## THE DATA
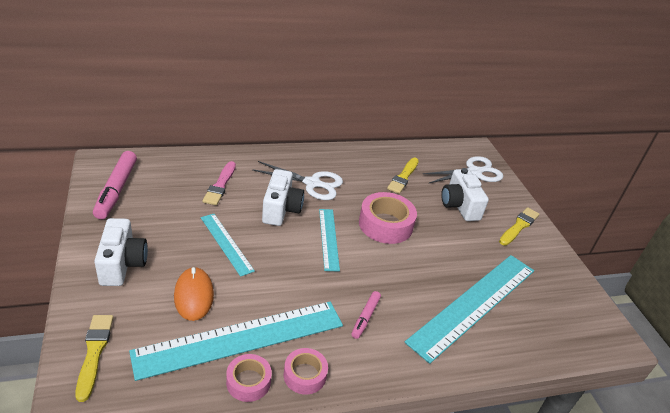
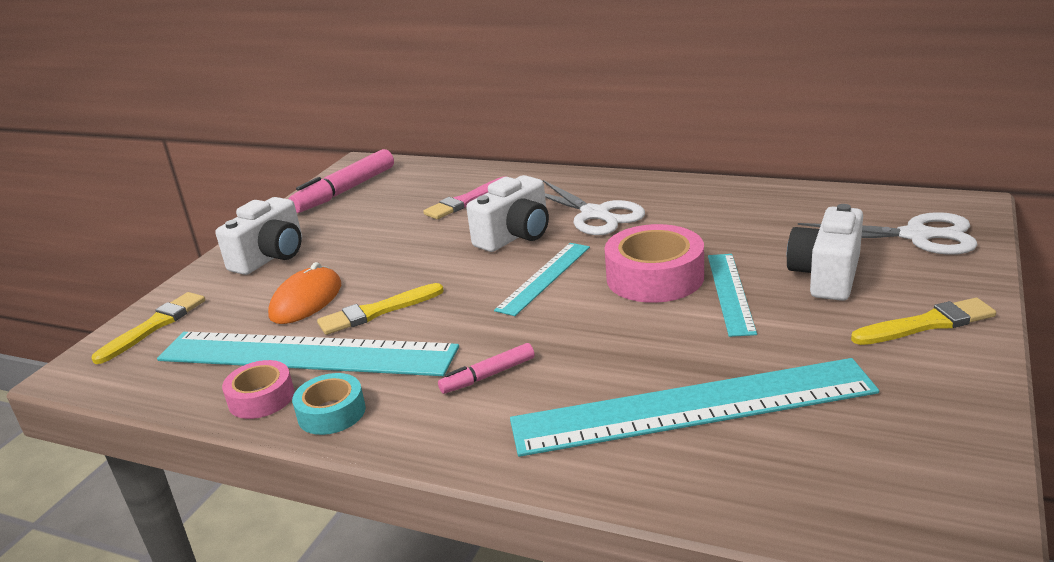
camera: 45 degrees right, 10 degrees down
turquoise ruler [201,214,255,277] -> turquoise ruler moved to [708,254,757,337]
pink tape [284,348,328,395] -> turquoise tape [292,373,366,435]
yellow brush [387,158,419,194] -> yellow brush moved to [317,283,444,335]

...

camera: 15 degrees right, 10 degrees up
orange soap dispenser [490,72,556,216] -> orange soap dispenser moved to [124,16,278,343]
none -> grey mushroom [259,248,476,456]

---

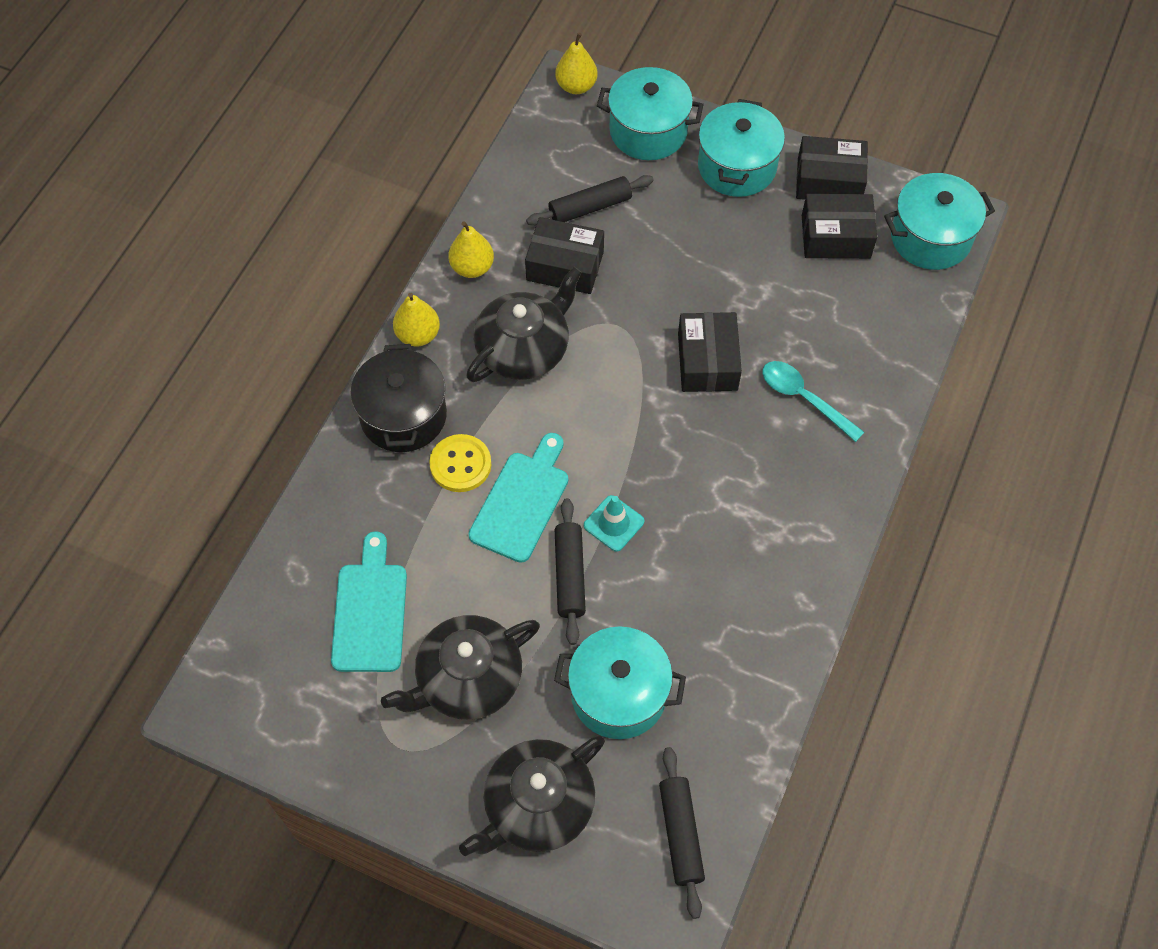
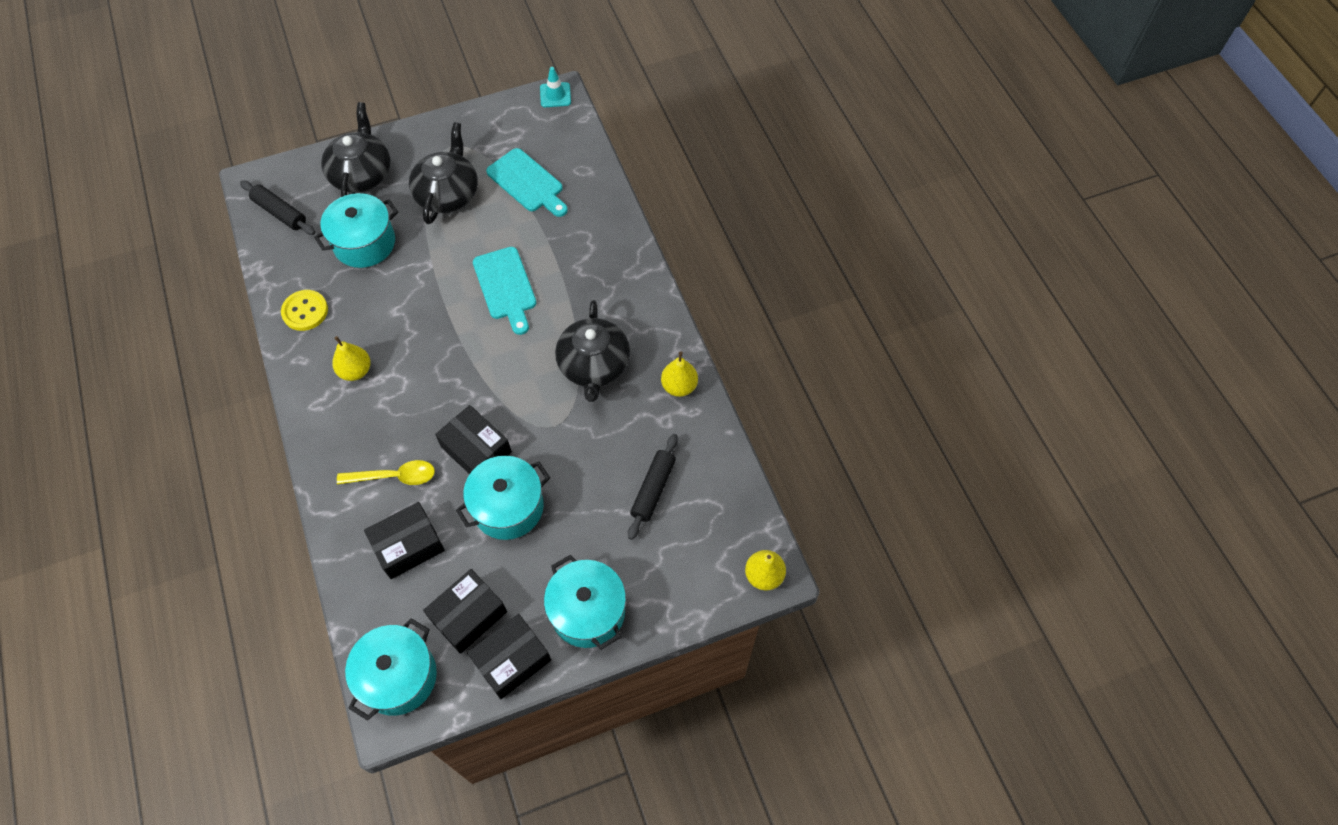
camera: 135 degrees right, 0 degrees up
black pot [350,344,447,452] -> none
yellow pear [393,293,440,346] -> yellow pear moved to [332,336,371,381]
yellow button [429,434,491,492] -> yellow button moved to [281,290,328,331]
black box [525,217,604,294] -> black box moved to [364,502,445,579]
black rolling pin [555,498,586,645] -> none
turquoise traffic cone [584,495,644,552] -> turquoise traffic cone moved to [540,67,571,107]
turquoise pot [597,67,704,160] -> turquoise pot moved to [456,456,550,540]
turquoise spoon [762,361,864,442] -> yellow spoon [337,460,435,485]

## TASK OBJECTIVE
Look through the material above for the word "camera" and copy every line that has it.

## REPLY
camera: 45 degrees right, 10 degrees down
camera: 15 degrees right, 10 degrees up
camera: 135 degrees right, 0 degrees up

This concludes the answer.